Nothing but the images is to be left out of your exact copy of the entries.

---

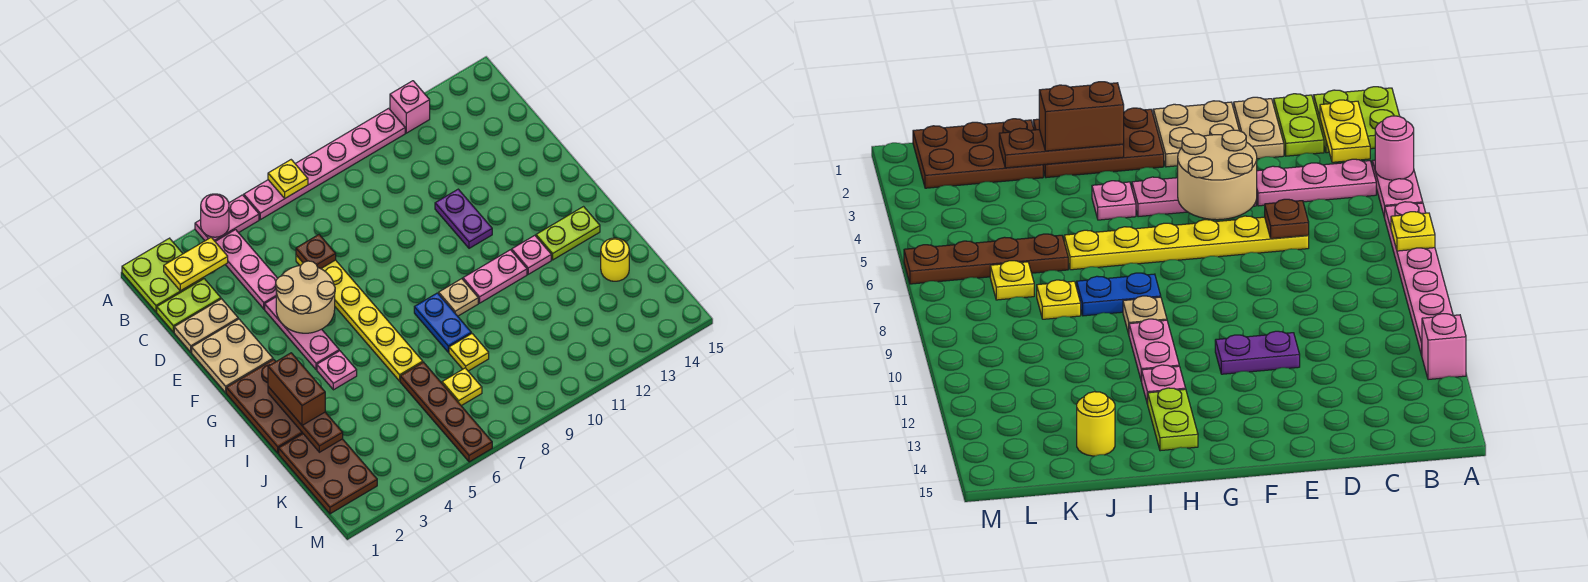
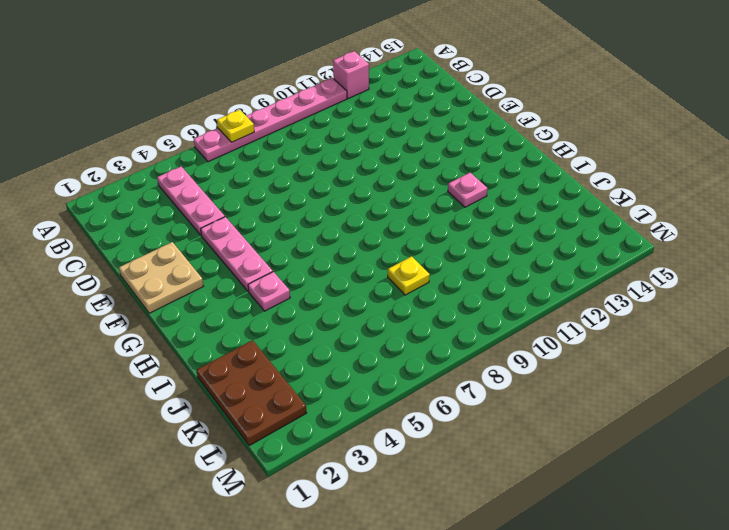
none -> lime plate A1:B2 level 1
none -> pink plate A4:A5 level 1
none -> lime plate C1:C2 level 1
none -> tan plate D1:D2 level 1

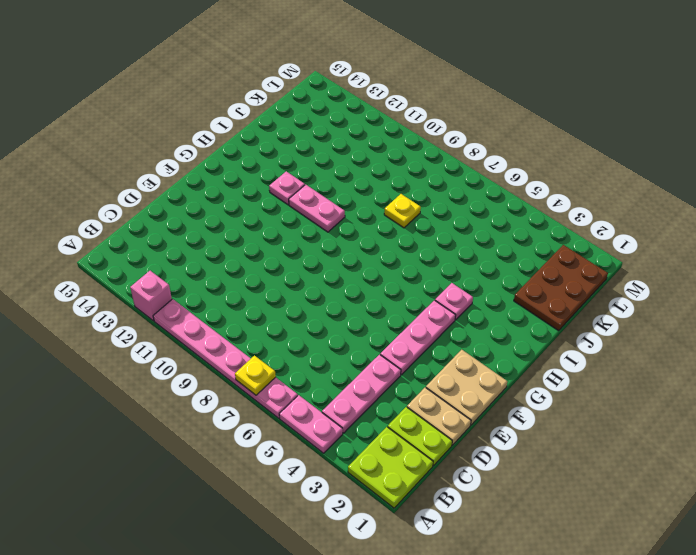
none -> yellow plate D6:I6 level 1
none -> purple plate E11:F11 level 1
none -> brown plate G1:I2 level 1
none -> blue plate H8:I8 level 1

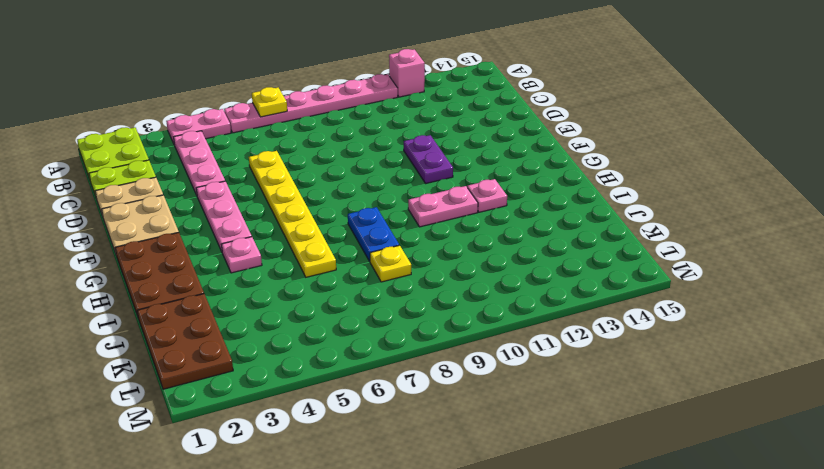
none -> tan plate H9 level 1
none -> lime plate H13:H14 level 1
none -> brown plate J6:M6 level 1
none -> yellow round brick J14 level 1

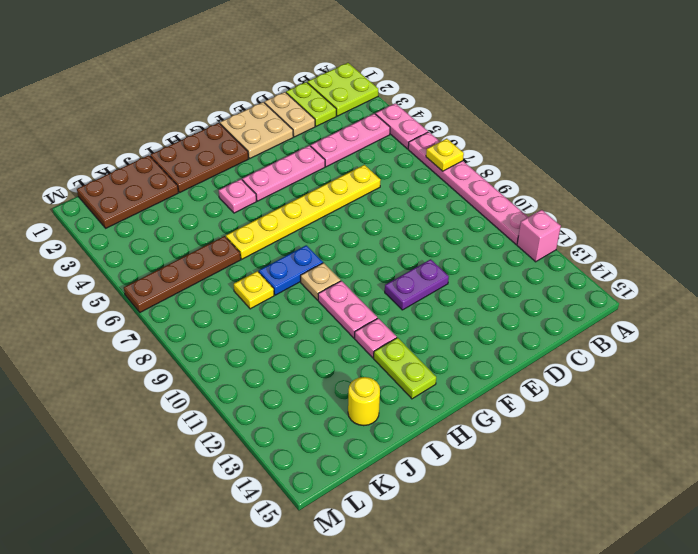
none -> yellow plate K7 level 1
none -> pink round brick A4 level 2
none -> yellow plate B2:B3 level 2
none -> brown plate D6 level 2

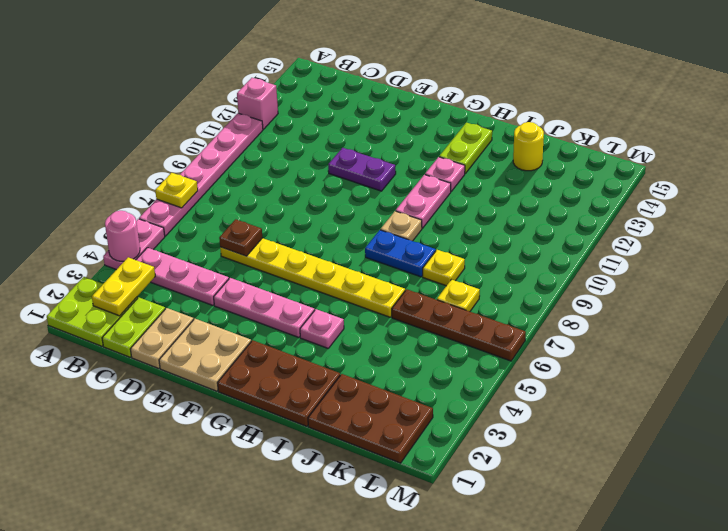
none -> tan round brick E4:F5 level 2
none -> brown plate H2:J2 level 2
none -> brown brick H2:I2 level 3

---

ANSWER BELOW:
none -> lime plate A1:B2 level 1
none -> pink plate A4:A5 level 1
none -> lime plate C1:C2 level 1
none -> tan plate D1:D2 level 1

none -> yellow plate D6:I6 level 1
none -> purple plate E11:F11 level 1
none -> brown plate G1:I2 level 1
none -> blue plate H8:I8 level 1

none -> tan plate H9 level 1
none -> lime plate H13:H14 level 1
none -> brown plate J6:M6 level 1
none -> yellow round brick J14 level 1

none -> yellow plate K7 level 1
none -> pink round brick A4 level 2
none -> yellow plate B2:B3 level 2
none -> brown plate D6 level 2

none -> tan round brick E4:F5 level 2
none -> brown plate H2:J2 level 2
none -> brown brick H2:I2 level 3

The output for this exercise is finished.